**Exercise details:** Set the entries below down again, please. Match them exactly.

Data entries
Start of Block

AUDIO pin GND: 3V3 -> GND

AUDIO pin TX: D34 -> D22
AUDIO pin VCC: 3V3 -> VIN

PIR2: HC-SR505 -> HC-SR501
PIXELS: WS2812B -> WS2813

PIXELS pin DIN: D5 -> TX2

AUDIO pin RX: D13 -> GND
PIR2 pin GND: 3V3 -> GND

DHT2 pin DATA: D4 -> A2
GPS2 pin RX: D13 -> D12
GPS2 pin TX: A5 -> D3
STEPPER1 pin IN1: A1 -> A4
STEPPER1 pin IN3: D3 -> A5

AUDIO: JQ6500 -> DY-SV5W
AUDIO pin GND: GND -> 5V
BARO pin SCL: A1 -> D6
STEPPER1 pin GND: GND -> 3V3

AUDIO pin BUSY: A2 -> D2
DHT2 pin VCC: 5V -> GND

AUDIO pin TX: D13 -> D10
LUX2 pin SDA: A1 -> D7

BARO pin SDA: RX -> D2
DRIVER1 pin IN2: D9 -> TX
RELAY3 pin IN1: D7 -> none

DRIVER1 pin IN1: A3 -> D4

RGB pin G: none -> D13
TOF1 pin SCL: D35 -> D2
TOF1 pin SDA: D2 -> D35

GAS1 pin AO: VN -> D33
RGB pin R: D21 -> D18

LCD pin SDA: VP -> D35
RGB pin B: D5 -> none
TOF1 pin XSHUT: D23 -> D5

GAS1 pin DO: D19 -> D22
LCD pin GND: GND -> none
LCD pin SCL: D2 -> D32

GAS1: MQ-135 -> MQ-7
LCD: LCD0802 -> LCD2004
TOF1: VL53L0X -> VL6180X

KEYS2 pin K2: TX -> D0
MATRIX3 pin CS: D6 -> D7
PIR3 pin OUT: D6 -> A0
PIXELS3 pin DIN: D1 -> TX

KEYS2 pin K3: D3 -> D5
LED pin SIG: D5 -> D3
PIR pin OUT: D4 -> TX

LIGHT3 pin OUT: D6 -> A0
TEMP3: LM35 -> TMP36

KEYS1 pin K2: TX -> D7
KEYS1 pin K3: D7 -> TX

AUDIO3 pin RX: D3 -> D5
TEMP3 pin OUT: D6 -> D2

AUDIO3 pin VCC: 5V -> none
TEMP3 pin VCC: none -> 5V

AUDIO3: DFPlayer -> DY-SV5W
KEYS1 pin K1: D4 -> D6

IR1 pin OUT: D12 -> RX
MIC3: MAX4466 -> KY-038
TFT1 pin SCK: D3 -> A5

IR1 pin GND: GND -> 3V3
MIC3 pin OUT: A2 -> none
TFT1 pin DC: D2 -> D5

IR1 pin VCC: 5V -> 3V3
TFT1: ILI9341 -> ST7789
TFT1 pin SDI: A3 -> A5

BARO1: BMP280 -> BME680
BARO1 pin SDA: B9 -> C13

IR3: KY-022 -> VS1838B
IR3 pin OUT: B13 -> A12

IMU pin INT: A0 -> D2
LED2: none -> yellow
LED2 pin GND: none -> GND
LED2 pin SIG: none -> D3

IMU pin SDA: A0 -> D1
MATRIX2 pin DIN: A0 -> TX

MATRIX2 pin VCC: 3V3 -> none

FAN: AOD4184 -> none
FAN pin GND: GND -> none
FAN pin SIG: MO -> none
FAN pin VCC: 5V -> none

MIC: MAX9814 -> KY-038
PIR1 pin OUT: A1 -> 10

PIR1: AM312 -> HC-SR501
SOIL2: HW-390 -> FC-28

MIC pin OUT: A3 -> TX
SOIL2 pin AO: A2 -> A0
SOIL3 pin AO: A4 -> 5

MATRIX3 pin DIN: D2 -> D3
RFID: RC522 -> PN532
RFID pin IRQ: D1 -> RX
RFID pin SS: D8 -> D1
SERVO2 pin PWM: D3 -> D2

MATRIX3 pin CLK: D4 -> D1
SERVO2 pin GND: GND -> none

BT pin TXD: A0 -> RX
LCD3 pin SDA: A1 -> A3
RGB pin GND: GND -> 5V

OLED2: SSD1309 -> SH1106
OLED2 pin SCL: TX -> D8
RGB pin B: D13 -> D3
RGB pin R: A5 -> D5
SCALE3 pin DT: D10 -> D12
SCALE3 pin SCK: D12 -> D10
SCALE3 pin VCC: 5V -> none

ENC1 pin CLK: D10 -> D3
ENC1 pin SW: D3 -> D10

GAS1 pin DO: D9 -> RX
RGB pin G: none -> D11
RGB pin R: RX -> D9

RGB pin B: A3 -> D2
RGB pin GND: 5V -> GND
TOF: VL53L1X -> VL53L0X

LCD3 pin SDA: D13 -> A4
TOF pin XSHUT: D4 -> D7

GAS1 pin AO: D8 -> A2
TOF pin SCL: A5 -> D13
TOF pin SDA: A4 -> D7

End of Block

**Reply to the task:**
AUDIO pin GND: 3V3 -> GND

AUDIO pin TX: D34 -> D22
AUDIO pin VCC: 3V3 -> VIN

PIR2: HC-SR505 -> HC-SR501
PIXELS: WS2812B -> WS2813

PIXELS pin DIN: D5 -> TX2

AUDIO pin RX: D13 -> GND
PIR2 pin GND: 3V3 -> GND

DHT2 pin DATA: D4 -> A2
GPS2 pin RX: D13 -> D12
GPS2 pin TX: A5 -> D3
STEPPER1 pin IN1: A1 -> A4
STEPPER1 pin IN3: D3 -> A5

AUDIO: JQ6500 -> DY-SV5W
AUDIO pin GND: GND -> 5V
BARO pin SCL: A1 -> D6
STEPPER1 pin GND: GND -> 3V3

AUDIO pin BUSY: A2 -> D2
DHT2 pin VCC: 5V -> GND

AUDIO pin TX: D13 -> D10
LUX2 pin SDA: A1 -> D7

BARO pin SDA: RX -> D2
DRIVER1 pin IN2: D9 -> TX
RELAY3 pin IN1: D7 -> none

DRIVER1 pin IN1: A3 -> D4

RGB pin G: none -> D13
TOF1 pin SCL: D35 -> D2
TOF1 pin SDA: D2 -> D35

GAS1 pin AO: VN -> D33
RGB pin R: D21 -> D18

LCD pin SDA: VP -> D35
RGB pin B: D5 -> none
TOF1 pin XSHUT: D23 -> D5

GAS1 pin DO: D19 -> D22
LCD pin GND: GND -> none
LCD pin SCL: D2 -> D32

GAS1: MQ-135 -> MQ-7
LCD: LCD0802 -> LCD2004
TOF1: VL53L0X -> VL6180X

KEYS2 pin K2: TX -> D0
MATRIX3 pin CS: D6 -> D7
PIR3 pin OUT: D6 -> A0
PIXELS3 pin DIN: D1 -> TX

KEYS2 pin K3: D3 -> D5
LED pin SIG: D5 -> D3
PIR pin OUT: D4 -> TX

LIGHT3 pin OUT: D6 -> A0
TEMP3: LM35 -> TMP36

KEYS1 pin K2: TX -> D7
KEYS1 pin K3: D7 -> TX

AUDIO3 pin RX: D3 -> D5
TEMP3 pin OUT: D6 -> D2

AUDIO3 pin VCC: 5V -> none
TEMP3 pin VCC: none -> 5V

AUDIO3: DFPlayer -> DY-SV5W
KEYS1 pin K1: D4 -> D6

IR1 pin OUT: D12 -> RX
MIC3: MAX4466 -> KY-038
TFT1 pin SCK: D3 -> A5

IR1 pin GND: GND -> 3V3
MIC3 pin OUT: A2 -> none
TFT1 pin DC: D2 -> D5

IR1 pin VCC: 5V -> 3V3
TFT1: ILI9341 -> ST7789
TFT1 pin SDI: A3 -> A5

BARO1: BMP280 -> BME680
BARO1 pin SDA: B9 -> C13

IR3: KY-022 -> VS1838B
IR3 pin OUT: B13 -> A12

IMU pin INT: A0 -> D2
LED2: none -> yellow
LED2 pin GND: none -> GND
LED2 pin SIG: none -> D3

IMU pin SDA: A0 -> D1
MATRIX2 pin DIN: A0 -> TX

MATRIX2 pin VCC: 3V3 -> none

FAN: AOD4184 -> none
FAN pin GND: GND -> none
FAN pin SIG: MO -> none
FAN pin VCC: 5V -> none

MIC: MAX9814 -> KY-038
PIR1 pin OUT: A1 -> 10

PIR1: AM312 -> HC-SR501
SOIL2: HW-390 -> FC-28

MIC pin OUT: A3 -> TX
SOIL2 pin AO: A2 -> A0
SOIL3 pin AO: A4 -> 5

MATRIX3 pin DIN: D2 -> D3
RFID: RC522 -> PN532
RFID pin IRQ: D1 -> RX
RFID pin SS: D8 -> D1
SERVO2 pin PWM: D3 -> D2

MATRIX3 pin CLK: D4 -> D1
SERVO2 pin GND: GND -> none

BT pin TXD: A0 -> RX
LCD3 pin SDA: A1 -> A3
RGB pin GND: GND -> 5V

OLED2: SSD1309 -> SH1106
OLED2 pin SCL: TX -> D8
RGB pin B: D13 -> D3
RGB pin R: A5 -> D5
SCALE3 pin DT: D10 -> D12
SCALE3 pin SCK: D12 -> D10
SCALE3 pin VCC: 5V -> none

ENC1 pin CLK: D10 -> D3
ENC1 pin SW: D3 -> D10

GAS1 pin DO: D9 -> RX
RGB pin G: none -> D11
RGB pin R: RX -> D9

RGB pin B: A3 -> D2
RGB pin GND: 5V -> GND
TOF: VL53L1X -> VL53L0X

LCD3 pin SDA: D13 -> A4
TOF pin XSHUT: D4 -> D7

GAS1 pin AO: D8 -> A2
TOF pin SCL: A5 -> D13
TOF pin SDA: A4 -> D7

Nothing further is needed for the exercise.